Take the material below and output exactly the run of lines from the one containing "orange square: (185, 848)" down to the one containing "pink rectangle: (444, 1631)", with both included.

• **Input data**
┄┄┄┄┄┄

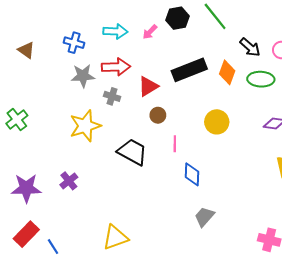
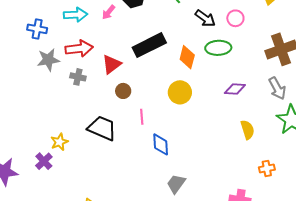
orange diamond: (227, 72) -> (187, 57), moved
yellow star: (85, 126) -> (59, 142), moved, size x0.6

┄┄┄┄┄┄

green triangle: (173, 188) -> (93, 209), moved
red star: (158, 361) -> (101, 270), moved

┄┄┄┄┄┄

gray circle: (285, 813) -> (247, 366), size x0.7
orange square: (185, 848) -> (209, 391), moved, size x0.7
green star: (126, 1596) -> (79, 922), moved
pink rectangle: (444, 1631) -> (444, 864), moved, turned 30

┄┄┄┄┄┄

• **Expected output**
orange square: (185, 848) -> (209, 391), moved, size x0.7
green star: (126, 1596) -> (79, 922), moved
pink rectangle: (444, 1631) -> (444, 864), moved, turned 30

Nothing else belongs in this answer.